▸ **AUFGABE**
Suche aus den Datensätzen jede Zeile heraus, in der die Zeichenfolge „pizz“ vorkommt, und gib diese Zeilen an.

▸ **EINGABE**

******

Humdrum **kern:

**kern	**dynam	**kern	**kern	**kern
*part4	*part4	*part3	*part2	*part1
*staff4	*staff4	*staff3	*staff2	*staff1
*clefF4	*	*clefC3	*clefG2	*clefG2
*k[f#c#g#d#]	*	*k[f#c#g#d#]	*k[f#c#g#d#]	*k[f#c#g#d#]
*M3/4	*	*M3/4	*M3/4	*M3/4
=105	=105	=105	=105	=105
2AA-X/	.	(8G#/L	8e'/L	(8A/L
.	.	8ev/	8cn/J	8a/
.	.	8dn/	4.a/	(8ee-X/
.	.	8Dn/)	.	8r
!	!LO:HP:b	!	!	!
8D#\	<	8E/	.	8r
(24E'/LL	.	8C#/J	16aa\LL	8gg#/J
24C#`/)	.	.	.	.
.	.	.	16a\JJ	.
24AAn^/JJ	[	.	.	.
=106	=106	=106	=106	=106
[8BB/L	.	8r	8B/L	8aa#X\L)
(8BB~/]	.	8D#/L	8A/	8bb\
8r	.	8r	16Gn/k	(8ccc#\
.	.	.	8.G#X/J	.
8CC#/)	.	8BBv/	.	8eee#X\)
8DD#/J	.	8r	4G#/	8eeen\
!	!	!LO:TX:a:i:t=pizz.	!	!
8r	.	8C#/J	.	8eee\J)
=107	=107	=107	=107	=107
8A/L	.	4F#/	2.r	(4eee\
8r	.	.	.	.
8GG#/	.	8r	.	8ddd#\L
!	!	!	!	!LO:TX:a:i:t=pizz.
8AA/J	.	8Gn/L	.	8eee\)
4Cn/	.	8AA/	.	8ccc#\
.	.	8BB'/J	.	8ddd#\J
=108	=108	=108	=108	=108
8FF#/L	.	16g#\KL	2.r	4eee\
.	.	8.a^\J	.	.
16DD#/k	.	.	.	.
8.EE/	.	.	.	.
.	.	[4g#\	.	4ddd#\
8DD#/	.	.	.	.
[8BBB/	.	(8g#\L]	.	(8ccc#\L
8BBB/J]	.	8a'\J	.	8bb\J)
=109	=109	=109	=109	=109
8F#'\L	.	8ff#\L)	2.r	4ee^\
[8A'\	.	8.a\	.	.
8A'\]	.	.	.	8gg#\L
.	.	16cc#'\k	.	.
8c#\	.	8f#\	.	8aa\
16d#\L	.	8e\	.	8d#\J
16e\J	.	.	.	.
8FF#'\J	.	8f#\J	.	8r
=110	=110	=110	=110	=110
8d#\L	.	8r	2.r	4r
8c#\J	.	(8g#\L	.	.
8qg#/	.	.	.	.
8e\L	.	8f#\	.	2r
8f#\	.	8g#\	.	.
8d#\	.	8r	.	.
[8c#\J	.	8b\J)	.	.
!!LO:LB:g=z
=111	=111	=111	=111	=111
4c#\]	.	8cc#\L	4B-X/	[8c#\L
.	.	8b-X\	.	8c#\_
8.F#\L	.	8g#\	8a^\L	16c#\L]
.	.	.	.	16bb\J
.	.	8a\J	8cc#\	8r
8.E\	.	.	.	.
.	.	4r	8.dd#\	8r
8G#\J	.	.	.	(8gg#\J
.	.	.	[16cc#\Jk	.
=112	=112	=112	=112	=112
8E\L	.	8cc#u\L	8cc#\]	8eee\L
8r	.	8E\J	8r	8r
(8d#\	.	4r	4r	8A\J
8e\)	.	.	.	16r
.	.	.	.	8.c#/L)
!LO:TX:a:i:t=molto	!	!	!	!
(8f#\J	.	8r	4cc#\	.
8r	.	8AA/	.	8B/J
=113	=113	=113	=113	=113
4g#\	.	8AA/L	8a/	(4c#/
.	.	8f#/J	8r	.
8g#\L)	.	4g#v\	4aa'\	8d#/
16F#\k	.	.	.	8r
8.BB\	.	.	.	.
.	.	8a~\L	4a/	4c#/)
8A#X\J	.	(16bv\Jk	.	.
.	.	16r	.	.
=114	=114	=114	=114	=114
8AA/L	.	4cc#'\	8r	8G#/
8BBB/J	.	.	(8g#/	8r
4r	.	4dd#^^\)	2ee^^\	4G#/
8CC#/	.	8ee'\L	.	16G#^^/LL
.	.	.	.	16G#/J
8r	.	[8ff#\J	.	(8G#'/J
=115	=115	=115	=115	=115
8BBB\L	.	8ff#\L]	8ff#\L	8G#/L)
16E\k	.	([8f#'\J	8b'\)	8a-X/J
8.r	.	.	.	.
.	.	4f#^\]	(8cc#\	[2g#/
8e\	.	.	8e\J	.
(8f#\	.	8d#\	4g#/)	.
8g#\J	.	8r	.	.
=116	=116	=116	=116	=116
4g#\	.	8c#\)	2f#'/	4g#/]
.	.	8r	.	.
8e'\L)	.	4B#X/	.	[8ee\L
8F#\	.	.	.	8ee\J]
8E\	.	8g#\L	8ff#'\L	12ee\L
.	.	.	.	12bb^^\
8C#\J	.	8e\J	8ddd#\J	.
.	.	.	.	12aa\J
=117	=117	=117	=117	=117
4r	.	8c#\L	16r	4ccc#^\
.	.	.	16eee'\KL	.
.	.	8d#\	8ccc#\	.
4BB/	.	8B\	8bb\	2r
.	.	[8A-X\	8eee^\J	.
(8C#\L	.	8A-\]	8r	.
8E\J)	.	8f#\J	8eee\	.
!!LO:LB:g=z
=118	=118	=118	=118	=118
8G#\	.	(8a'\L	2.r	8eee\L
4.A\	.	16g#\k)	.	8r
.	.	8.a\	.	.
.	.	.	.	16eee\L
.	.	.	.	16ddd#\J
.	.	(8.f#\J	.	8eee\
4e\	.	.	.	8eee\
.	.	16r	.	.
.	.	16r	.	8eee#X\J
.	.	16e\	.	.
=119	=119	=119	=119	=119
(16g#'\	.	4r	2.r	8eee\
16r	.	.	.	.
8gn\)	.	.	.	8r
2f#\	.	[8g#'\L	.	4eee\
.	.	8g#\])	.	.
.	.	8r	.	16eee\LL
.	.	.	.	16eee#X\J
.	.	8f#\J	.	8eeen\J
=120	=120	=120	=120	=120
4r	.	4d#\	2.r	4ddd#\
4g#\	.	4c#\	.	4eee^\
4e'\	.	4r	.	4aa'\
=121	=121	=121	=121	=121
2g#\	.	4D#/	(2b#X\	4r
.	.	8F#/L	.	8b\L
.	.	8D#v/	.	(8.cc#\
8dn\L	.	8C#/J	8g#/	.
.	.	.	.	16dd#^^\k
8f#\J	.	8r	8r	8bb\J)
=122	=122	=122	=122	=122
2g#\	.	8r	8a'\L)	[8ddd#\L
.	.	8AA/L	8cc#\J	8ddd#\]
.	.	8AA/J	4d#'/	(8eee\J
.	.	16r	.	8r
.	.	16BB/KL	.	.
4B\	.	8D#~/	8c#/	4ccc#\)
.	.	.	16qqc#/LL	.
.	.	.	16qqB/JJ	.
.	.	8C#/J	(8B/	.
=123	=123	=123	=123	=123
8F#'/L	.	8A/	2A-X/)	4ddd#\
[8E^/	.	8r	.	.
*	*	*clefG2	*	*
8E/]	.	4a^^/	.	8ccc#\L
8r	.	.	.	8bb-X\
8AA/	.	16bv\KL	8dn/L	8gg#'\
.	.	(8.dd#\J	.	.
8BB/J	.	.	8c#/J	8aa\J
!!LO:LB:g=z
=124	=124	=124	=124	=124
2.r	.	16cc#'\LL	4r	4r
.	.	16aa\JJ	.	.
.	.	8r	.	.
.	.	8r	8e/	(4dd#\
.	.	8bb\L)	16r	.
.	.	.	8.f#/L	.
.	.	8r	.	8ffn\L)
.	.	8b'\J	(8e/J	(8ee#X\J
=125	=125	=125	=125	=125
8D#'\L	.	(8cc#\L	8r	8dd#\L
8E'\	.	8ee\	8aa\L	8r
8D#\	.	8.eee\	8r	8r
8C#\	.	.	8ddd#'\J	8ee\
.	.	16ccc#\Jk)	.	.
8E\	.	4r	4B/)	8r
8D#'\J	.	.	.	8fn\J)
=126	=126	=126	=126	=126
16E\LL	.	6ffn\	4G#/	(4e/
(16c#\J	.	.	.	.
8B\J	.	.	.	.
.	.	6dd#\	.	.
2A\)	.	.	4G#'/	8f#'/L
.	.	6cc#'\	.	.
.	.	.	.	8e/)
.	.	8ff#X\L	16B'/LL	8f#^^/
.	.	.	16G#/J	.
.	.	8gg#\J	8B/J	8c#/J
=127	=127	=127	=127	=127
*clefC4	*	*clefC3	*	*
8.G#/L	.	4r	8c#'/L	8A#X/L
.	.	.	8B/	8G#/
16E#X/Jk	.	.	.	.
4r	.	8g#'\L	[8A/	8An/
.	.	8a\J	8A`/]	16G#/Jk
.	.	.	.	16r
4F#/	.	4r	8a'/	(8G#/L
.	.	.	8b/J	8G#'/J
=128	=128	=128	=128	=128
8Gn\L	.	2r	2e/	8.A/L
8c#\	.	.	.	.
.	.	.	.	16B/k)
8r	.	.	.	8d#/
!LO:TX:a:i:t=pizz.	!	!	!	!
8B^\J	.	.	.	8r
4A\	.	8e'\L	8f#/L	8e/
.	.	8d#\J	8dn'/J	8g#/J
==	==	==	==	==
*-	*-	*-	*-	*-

******

▸ **VOLLSTÄNDIGE LÖSUNG**
!	!	!LO:TX:a:i:t=pizz.	!	!
!	!	!	!	!LO:TX:a:i:t=pizz.
!LO:TX:a:i:t=pizz.	!	!	!	!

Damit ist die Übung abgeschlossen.